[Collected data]
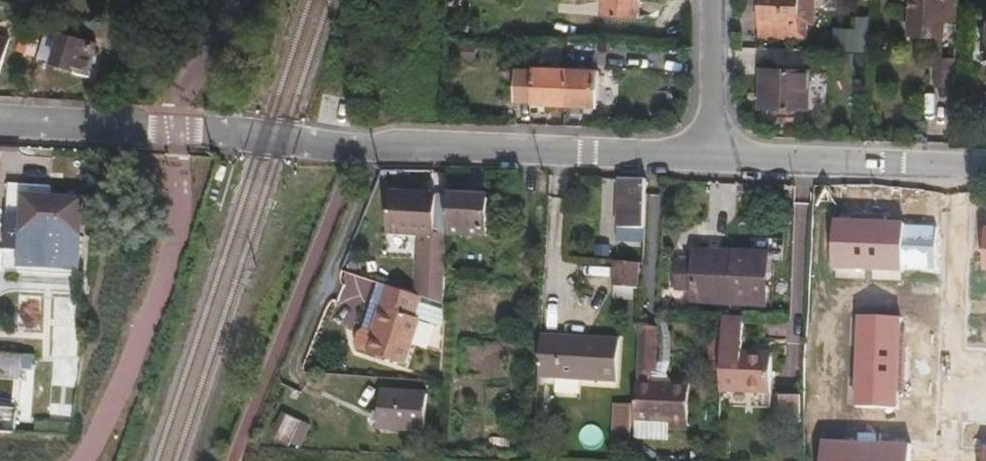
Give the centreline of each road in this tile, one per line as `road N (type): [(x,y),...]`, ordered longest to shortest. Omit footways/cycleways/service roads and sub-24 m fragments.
road 1 (residential): [(0,122),(707,153)]
road 2 (residential): [(707,153),(985,166)]
road 3 (residential): [(716,0),(707,153)]

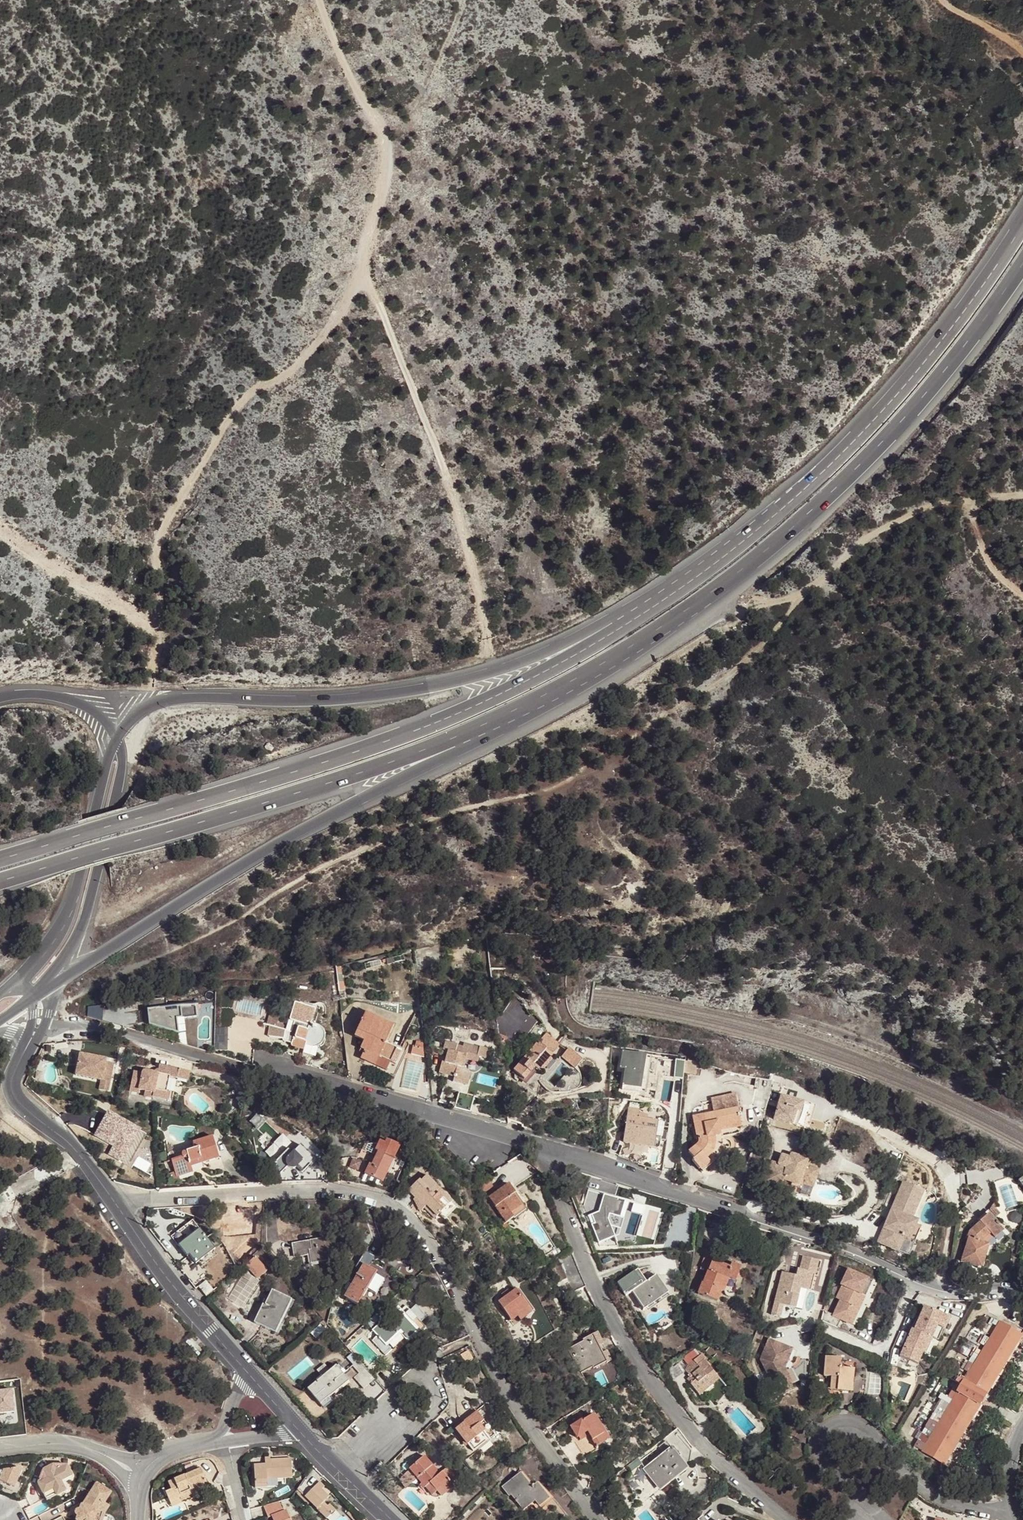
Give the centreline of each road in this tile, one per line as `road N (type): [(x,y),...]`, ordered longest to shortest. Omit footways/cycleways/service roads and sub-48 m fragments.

◆ What is required: With the pictures dropped, write out all of the entries word for word.

◆ Answer to this problem:
Give the centreline of each road in this tile, one per line as `road N (type): [(x,y),...]`, ordered longest to shortest. Omit footways/cycleways/service roads and sub-24 m fragments.
road 1 (residential): [(0,122),(707,153)]
road 2 (residential): [(707,153),(985,166)]
road 3 (residential): [(716,0),(707,153)]

Give the centreline of each road in this tile, one per line as `road N (type): [(x,y),...]`, ordered longest to shortest. Omit footways/cycleways/service roads and sub-48 m fragments.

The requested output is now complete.